→ **DATASET CONTENT**:
-------------------------

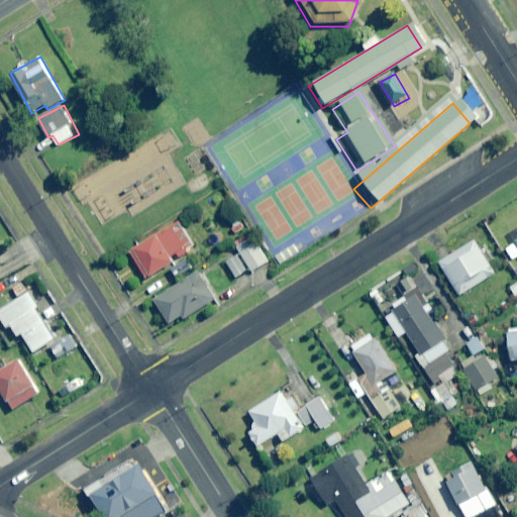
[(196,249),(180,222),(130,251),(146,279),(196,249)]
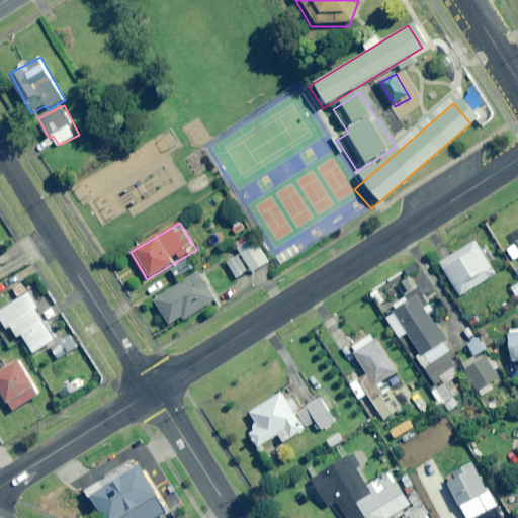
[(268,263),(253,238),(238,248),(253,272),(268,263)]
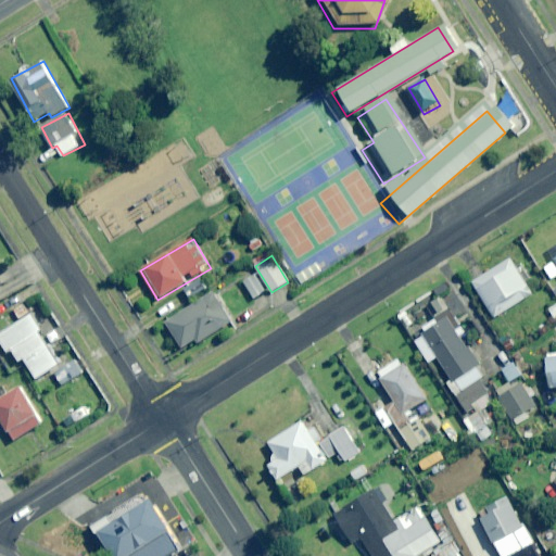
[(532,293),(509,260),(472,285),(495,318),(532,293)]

-------------------------

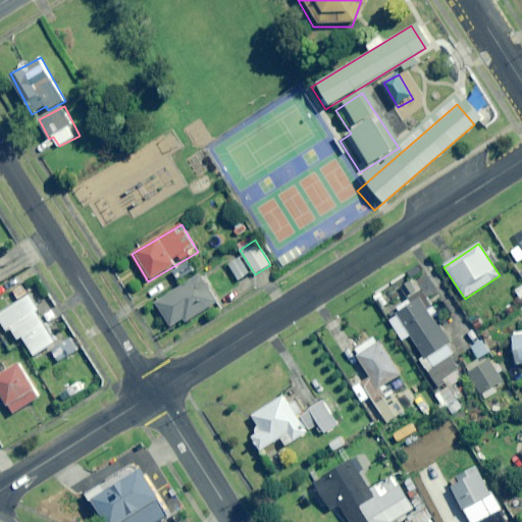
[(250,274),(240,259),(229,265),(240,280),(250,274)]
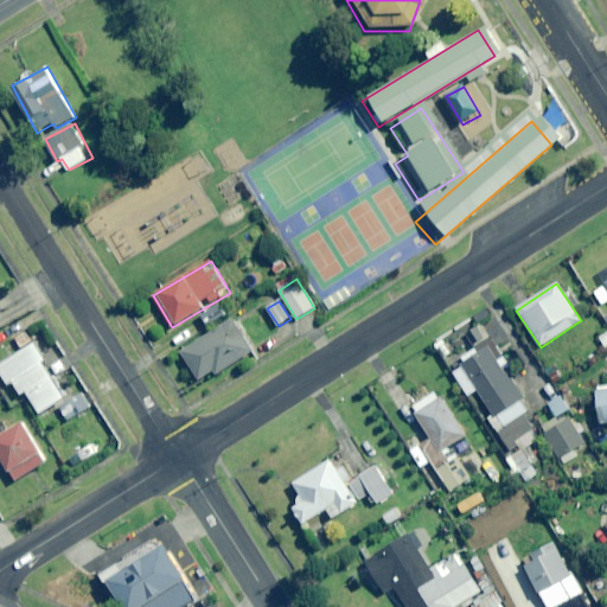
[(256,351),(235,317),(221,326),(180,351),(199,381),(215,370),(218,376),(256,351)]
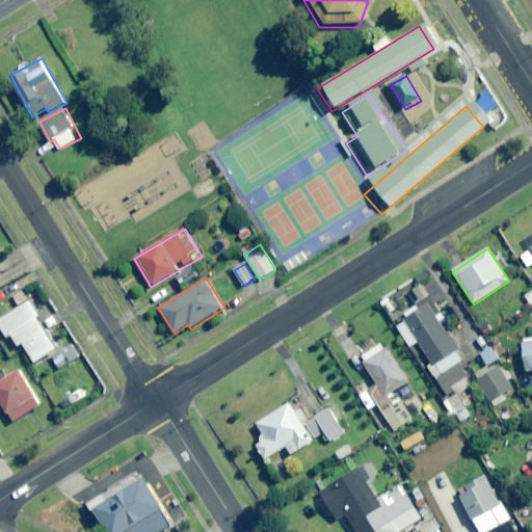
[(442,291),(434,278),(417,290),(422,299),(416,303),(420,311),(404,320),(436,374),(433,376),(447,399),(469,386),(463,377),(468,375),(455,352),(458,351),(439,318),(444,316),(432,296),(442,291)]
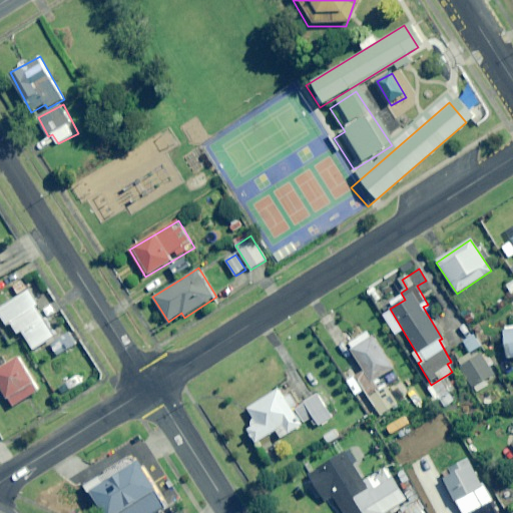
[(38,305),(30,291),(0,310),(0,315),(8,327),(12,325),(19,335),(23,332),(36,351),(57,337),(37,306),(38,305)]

-------------------------

→ **BRIEF**: Set down word for word the lines above from the one with "[(196,249),(180,222),(130,251),(146,279),(196,249)]" up to and including the one with "[(532,293),(509,260),(472,285),(495,318),(532,293)]". Omit every picture.

→ **FINAL ANSWER**:
[(196,249),(180,222),(130,251),(146,279),(196,249)]
[(268,263),(253,238),(238,248),(253,272),(268,263)]
[(532,293),(509,260),(472,285),(495,318),(532,293)]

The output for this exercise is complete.